__Work instructions__.
Keep only the lines of the material below that contain the word "flashlight". Copy those lines.

__Data for this task__.

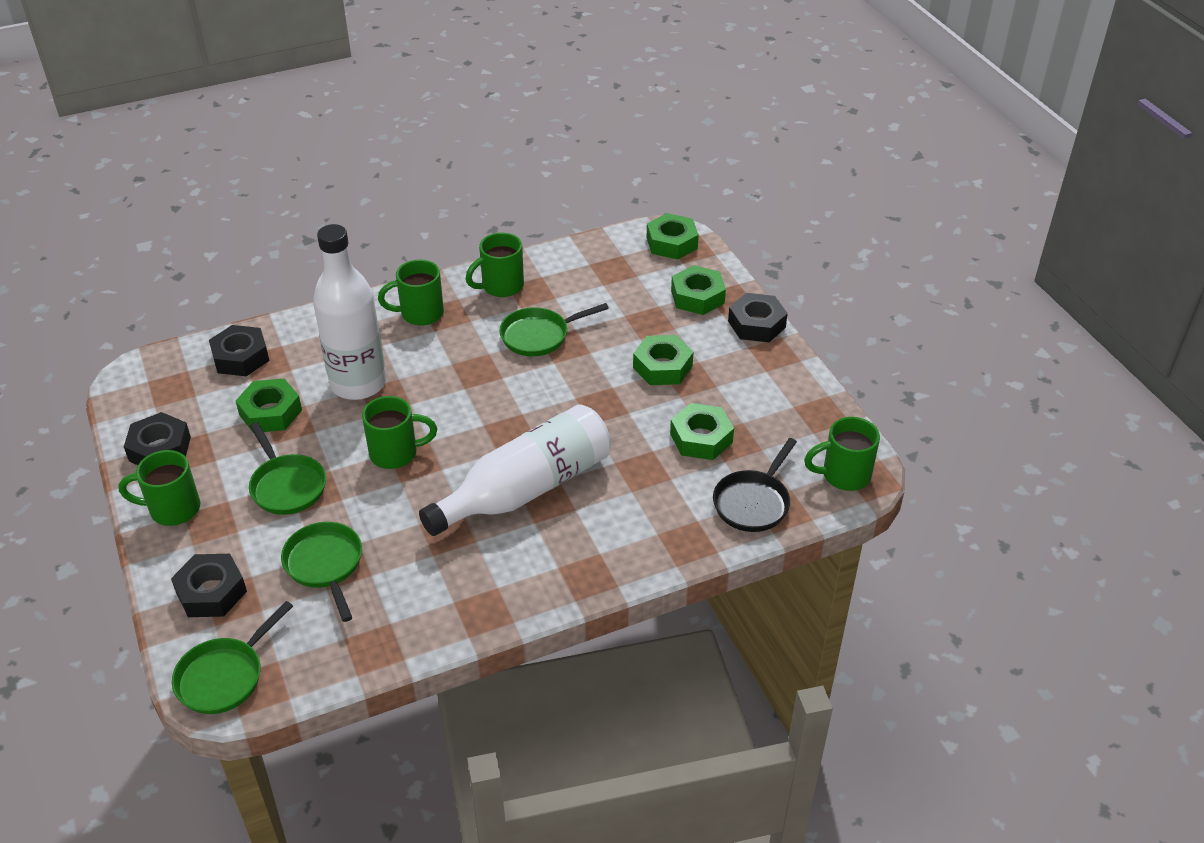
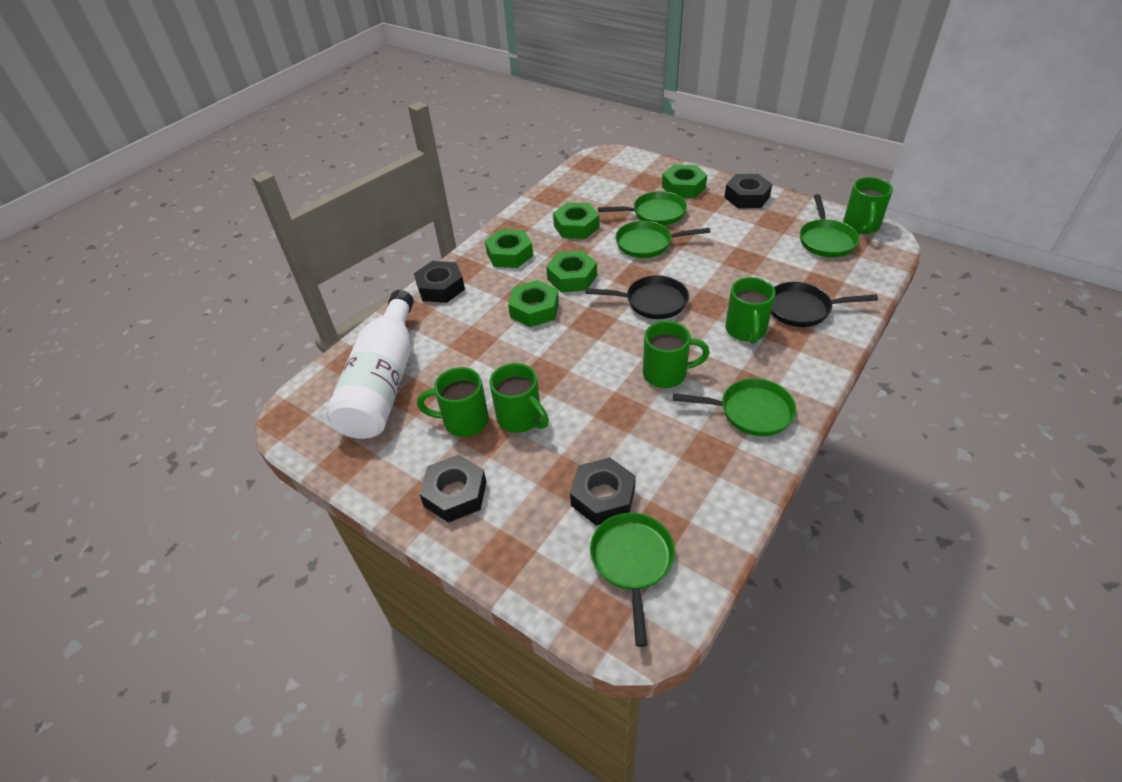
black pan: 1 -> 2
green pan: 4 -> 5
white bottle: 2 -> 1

==

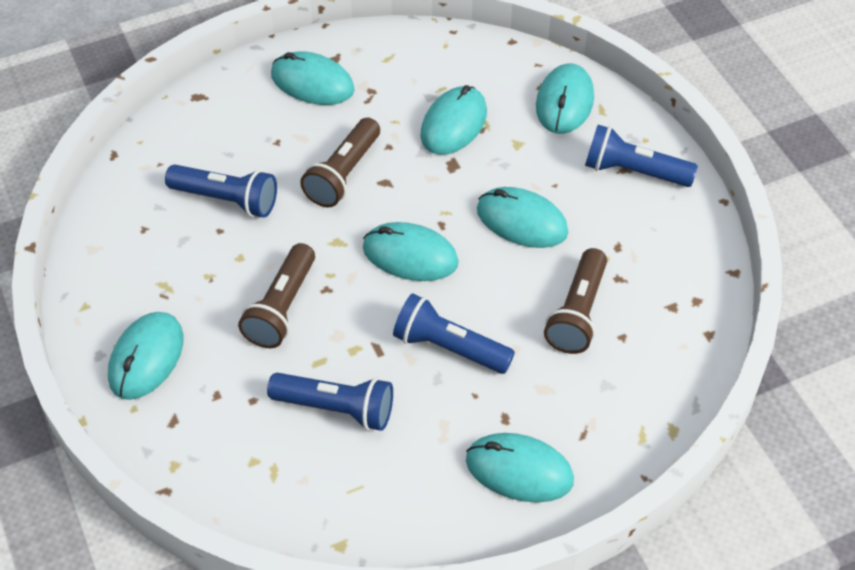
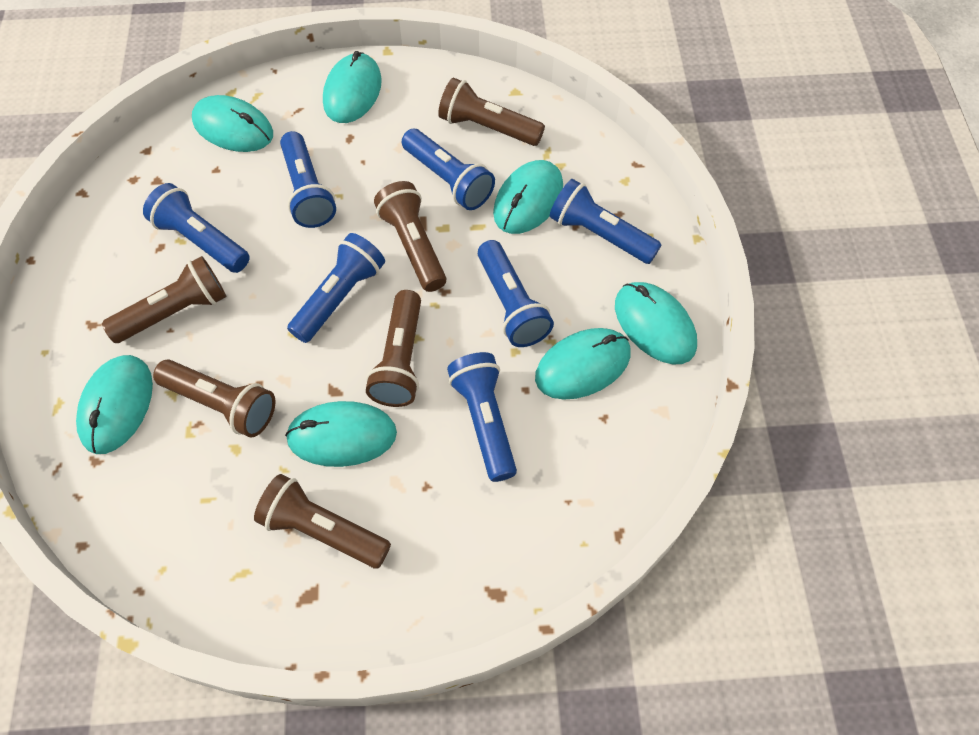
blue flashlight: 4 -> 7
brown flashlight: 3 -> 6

__Answer section__.
blue flashlight: 4 -> 7
brown flashlight: 3 -> 6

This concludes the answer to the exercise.